▶ [The task] Take the records below and retype them line by line, from the first line through the one containing "105 degrees clockwise"; stop there.

▶ [Available records]

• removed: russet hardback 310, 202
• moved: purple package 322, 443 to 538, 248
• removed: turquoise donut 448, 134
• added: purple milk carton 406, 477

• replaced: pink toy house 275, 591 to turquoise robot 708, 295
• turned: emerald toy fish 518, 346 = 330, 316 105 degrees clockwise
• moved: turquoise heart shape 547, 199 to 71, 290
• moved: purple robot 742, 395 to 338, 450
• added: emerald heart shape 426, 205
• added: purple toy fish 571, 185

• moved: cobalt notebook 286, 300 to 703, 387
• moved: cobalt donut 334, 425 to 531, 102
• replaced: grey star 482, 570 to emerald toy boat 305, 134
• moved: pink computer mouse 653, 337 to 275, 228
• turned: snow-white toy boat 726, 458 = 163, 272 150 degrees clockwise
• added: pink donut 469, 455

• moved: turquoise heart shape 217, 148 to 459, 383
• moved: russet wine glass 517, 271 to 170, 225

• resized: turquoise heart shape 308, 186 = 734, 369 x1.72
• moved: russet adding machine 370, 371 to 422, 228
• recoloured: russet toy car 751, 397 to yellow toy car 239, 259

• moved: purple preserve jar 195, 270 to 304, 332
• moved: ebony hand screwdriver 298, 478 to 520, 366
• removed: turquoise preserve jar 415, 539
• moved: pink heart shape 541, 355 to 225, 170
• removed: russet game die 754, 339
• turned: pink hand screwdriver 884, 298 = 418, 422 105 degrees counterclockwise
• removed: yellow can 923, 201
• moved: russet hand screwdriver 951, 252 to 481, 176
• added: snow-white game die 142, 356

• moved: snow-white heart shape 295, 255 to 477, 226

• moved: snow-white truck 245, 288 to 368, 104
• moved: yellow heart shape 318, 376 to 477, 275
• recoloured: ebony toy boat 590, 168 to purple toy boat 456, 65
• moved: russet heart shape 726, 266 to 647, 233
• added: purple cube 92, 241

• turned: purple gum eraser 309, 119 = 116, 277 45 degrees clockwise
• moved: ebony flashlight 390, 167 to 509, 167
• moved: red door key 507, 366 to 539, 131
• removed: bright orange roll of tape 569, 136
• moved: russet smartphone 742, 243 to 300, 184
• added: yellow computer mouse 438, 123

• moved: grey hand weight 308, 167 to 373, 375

▶ [Written solution]
• removed: russet hardback 310, 202
• moved: purple package 322, 443 to 538, 248
• removed: turquoise donut 448, 134
• added: purple milk carton 406, 477

• replaced: pink toy house 275, 591 to turquoise robot 708, 295
• turned: emerald toy fish 518, 346 = 330, 316 105 degrees clockwise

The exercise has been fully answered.